◆ YOUR INSTRUCTIONS ◆
Only the lines from the one containing "red flower pot [533,497,638,633]" through the last line of the data are to be written out, exactly and in full.

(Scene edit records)
──────
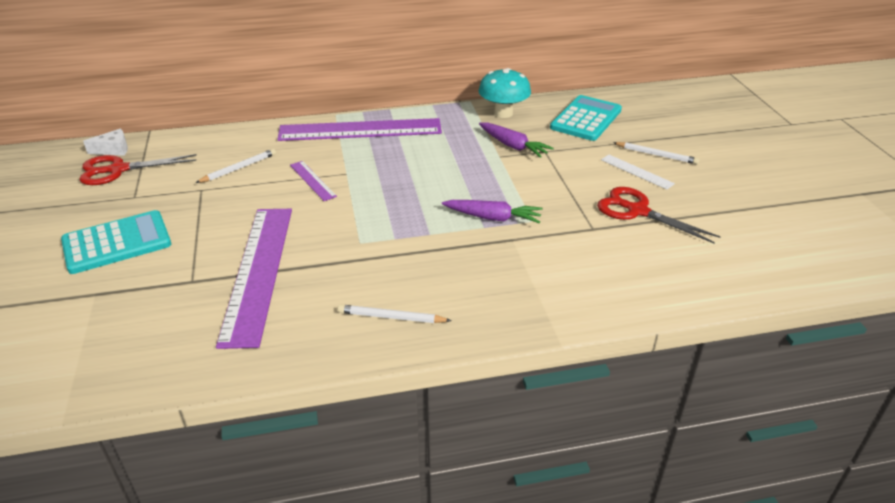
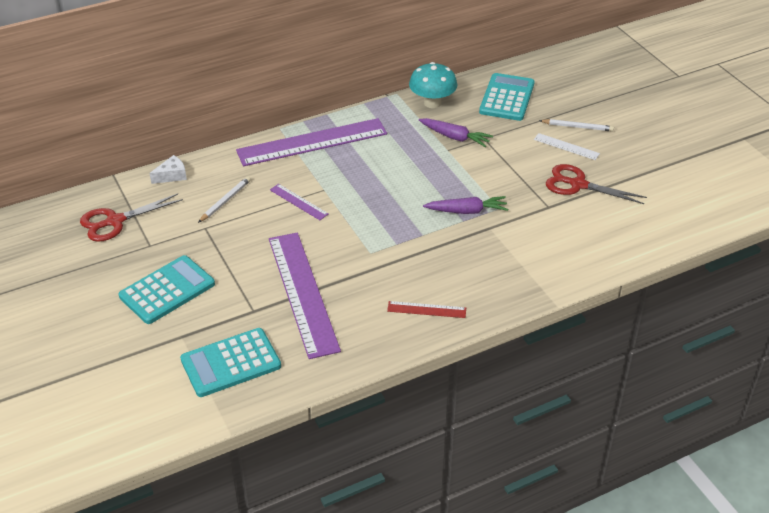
camera: 15 degrees left, 5 degrees up
white cheese [83,129,128,156] -> white cheese moved to [149,155,187,184]
white pencil [338,304,452,323] -> red ruler [387,301,466,318]
none -> turquoise calculator [180,328,281,397]

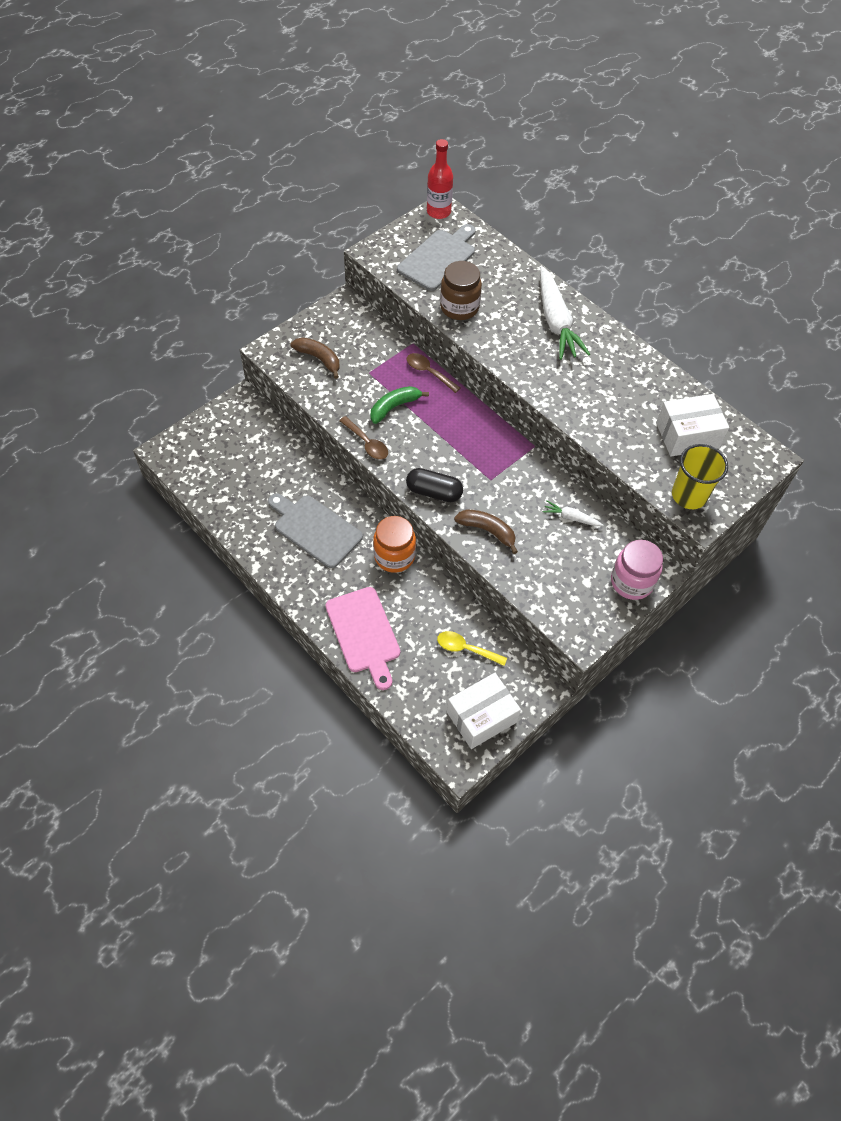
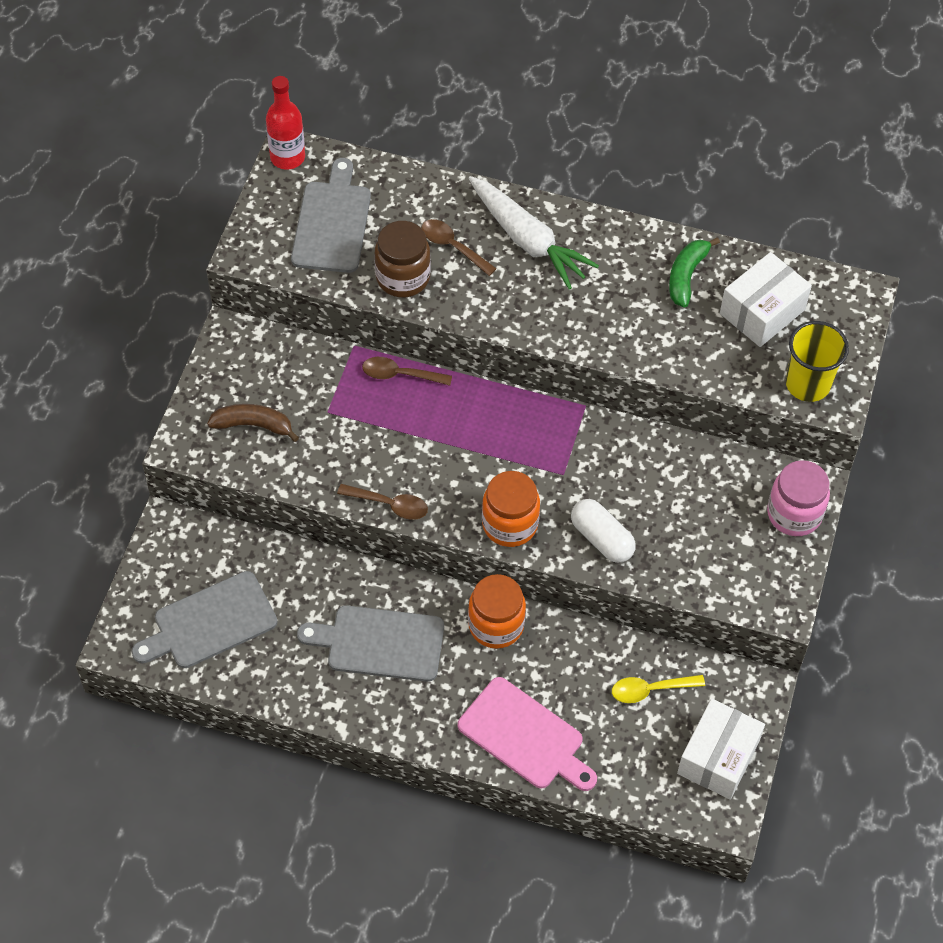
camera: 30 degrees left, 0 degrees up
green banana [370,386,429,424] -> green banana moved to [669,237,720,307]
black capsule [406,468,463,502] -> orange jar [482,471,540,547]
brown banana [454,509,518,554] -> white capsule [571,499,636,563]
white carrot [543,500,603,526] -> none
none -> grey cutting board [131,571,277,668]
none -> brown spoon [421,219,497,276]

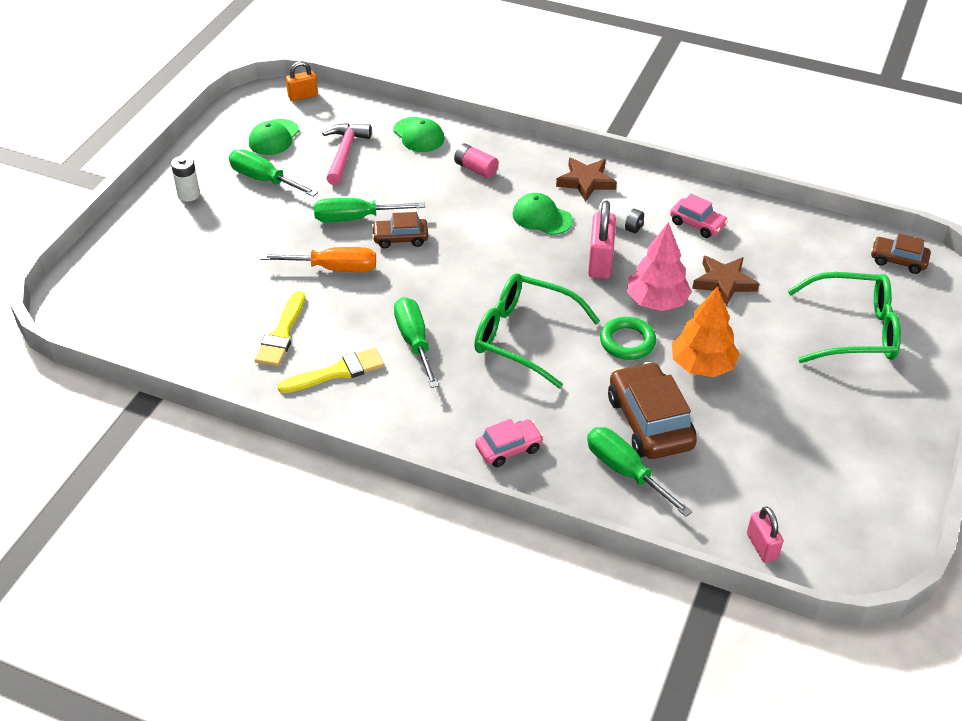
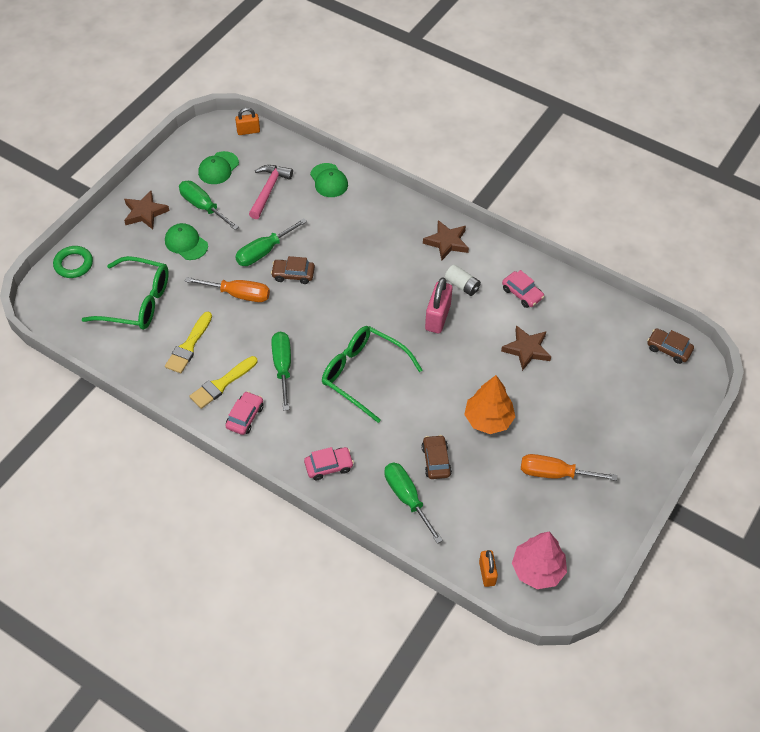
camera: 10 degrees right, 10 degrees up
white battery [171,155,200,202] -> brown star [124,191,169,229]
yellow brush [277,348,385,393] -> yellow brush turned 150 degrees clockwise [189,356,257,409]
green screwdriver [314,198,425,222] -> green screwdriver turned 45 degrees counterclockwise [235,218,307,266]
pink battery [454,143,499,178] -> none
green cap [512,193,573,235] -> green cap moved to [165,223,208,260]
green ring [600,317,656,360] -> green ring moved to [53,246,93,278]
brown car [608,362,697,459] -> brown car [421,435,452,479], size x0.57
pink tree [627,222,692,311] -> pink tree moved to [512,532,567,589]
pink padlock [747,506,783,563] -> orange padlock [479,550,498,587]
green glasses [788,272,901,363] -> green glasses moved to [81,256,169,330]
none -> pink car [225,391,264,435]
none -> orange screwdriver [521,454,617,481]

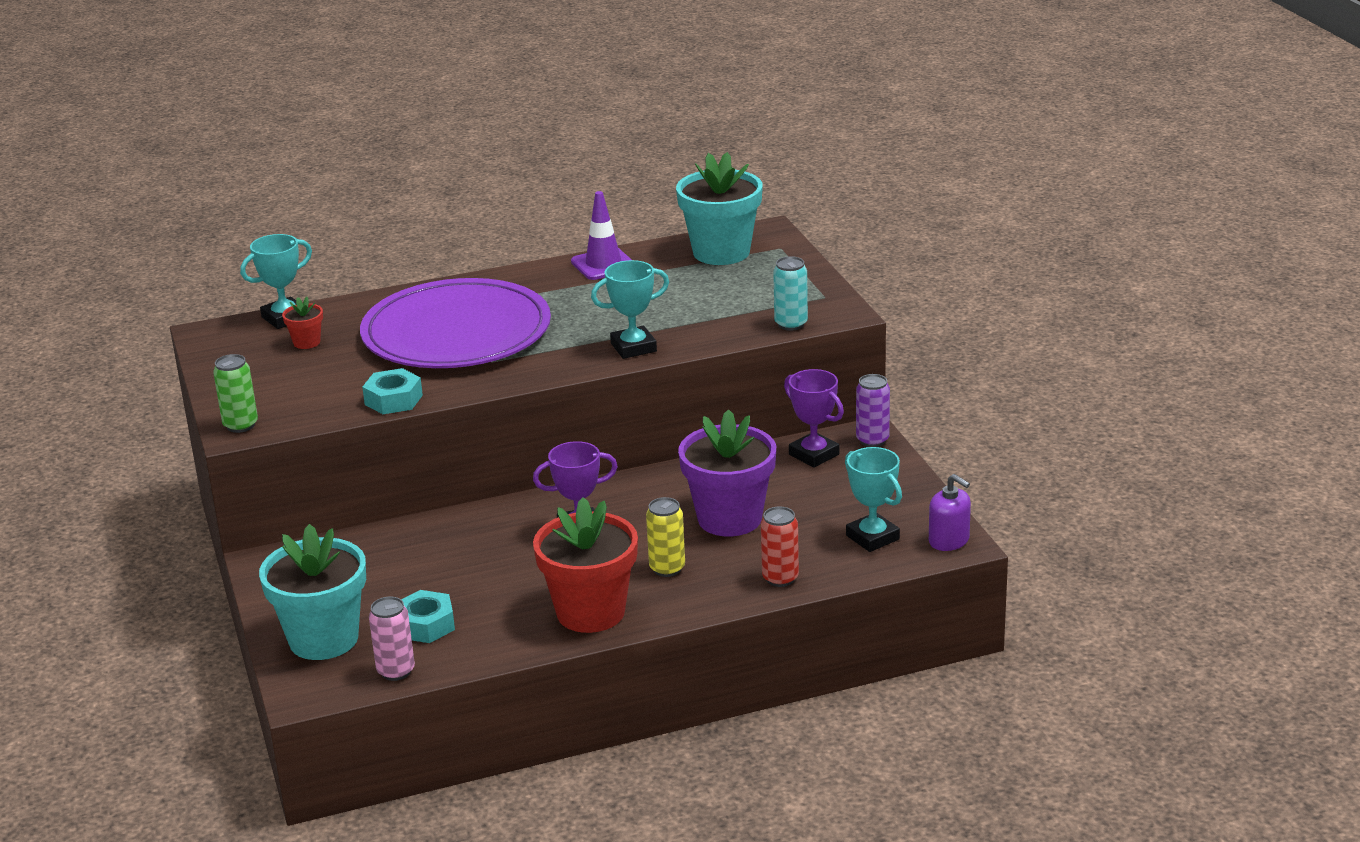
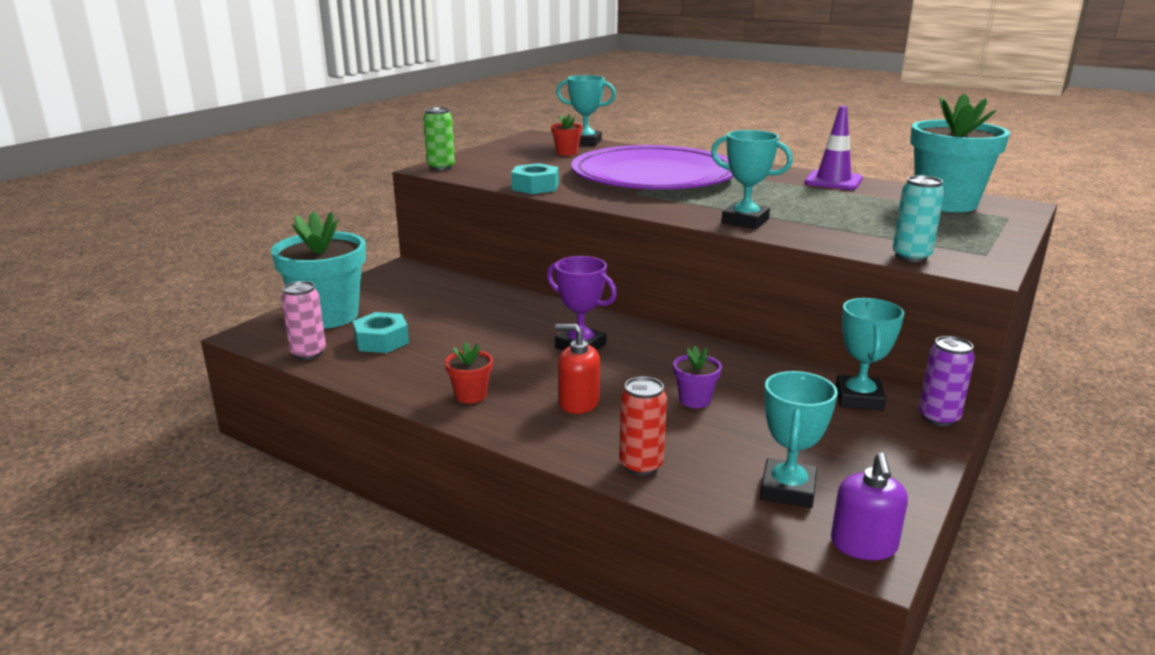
camera: 50 degrees right, 5 degrees down
red flower pot [533,497,638,633] -> red flower pot [445,342,493,403], size x0.44
yellow can [646,497,685,577] -> red soap dispenser [555,324,600,414]
purple flower pot [678,409,776,536] -> purple flower pot [673,346,722,408], size x0.44
purple trophy [784,369,844,468] -> turquoise trophy [835,298,904,411]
──────
◆ RESPONSE AREA ◆
red flower pot [533,497,638,633] -> red flower pot [445,342,493,403], size x0.44
yellow can [646,497,685,577] -> red soap dispenser [555,324,600,414]
purple flower pot [678,409,776,536] -> purple flower pot [673,346,722,408], size x0.44
purple trophy [784,369,844,468] -> turquoise trophy [835,298,904,411]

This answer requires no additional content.